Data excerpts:
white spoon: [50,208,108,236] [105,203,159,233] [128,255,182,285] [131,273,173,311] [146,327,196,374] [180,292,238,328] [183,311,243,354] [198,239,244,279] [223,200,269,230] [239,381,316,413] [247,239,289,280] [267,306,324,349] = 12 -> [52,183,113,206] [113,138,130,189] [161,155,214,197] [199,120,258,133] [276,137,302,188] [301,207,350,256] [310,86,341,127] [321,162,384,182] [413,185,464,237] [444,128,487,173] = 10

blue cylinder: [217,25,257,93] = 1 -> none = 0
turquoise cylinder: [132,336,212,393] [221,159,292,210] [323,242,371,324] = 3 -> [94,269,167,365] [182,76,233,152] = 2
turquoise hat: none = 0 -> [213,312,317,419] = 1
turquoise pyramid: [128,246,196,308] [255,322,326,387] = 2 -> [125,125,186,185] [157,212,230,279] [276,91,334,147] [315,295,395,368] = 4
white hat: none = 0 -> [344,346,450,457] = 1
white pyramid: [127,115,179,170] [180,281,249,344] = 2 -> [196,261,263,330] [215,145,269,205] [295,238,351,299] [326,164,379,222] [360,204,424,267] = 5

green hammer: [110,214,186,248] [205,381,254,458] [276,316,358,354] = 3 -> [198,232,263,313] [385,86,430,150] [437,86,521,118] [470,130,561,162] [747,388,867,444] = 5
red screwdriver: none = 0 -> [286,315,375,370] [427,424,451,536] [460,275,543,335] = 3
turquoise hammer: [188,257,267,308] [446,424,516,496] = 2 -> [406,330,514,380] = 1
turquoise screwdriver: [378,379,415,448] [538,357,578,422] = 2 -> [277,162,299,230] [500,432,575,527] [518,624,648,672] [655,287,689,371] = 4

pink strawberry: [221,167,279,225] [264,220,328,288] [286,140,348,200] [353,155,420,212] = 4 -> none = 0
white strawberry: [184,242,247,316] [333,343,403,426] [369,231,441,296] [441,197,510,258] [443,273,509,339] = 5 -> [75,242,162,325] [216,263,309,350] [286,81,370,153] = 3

◆ Required work: Complete, exact output of the records is expected.

◆ Solution to the exercise:
white spoon: [50,208,108,236] [105,203,159,233] [128,255,182,285] [131,273,173,311] [146,327,196,374] [180,292,238,328] [183,311,243,354] [198,239,244,279] [223,200,269,230] [239,381,316,413] [247,239,289,280] [267,306,324,349] = 12 -> [52,183,113,206] [113,138,130,189] [161,155,214,197] [199,120,258,133] [276,137,302,188] [301,207,350,256] [310,86,341,127] [321,162,384,182] [413,185,464,237] [444,128,487,173] = 10

blue cylinder: [217,25,257,93] = 1 -> none = 0
turquoise cylinder: [132,336,212,393] [221,159,292,210] [323,242,371,324] = 3 -> [94,269,167,365] [182,76,233,152] = 2
turquoise hat: none = 0 -> [213,312,317,419] = 1
turquoise pyramid: [128,246,196,308] [255,322,326,387] = 2 -> [125,125,186,185] [157,212,230,279] [276,91,334,147] [315,295,395,368] = 4
white hat: none = 0 -> [344,346,450,457] = 1
white pyramid: [127,115,179,170] [180,281,249,344] = 2 -> [196,261,263,330] [215,145,269,205] [295,238,351,299] [326,164,379,222] [360,204,424,267] = 5

green hammer: [110,214,186,248] [205,381,254,458] [276,316,358,354] = 3 -> [198,232,263,313] [385,86,430,150] [437,86,521,118] [470,130,561,162] [747,388,867,444] = 5
red screwdriver: none = 0 -> [286,315,375,370] [427,424,451,536] [460,275,543,335] = 3
turquoise hammer: [188,257,267,308] [446,424,516,496] = 2 -> [406,330,514,380] = 1
turquoise screwdriver: [378,379,415,448] [538,357,578,422] = 2 -> [277,162,299,230] [500,432,575,527] [518,624,648,672] [655,287,689,371] = 4

pink strawberry: [221,167,279,225] [264,220,328,288] [286,140,348,200] [353,155,420,212] = 4 -> none = 0
white strawberry: [184,242,247,316] [333,343,403,426] [369,231,441,296] [441,197,510,258] [443,273,509,339] = 5 -> [75,242,162,325] [216,263,309,350] [286,81,370,153] = 3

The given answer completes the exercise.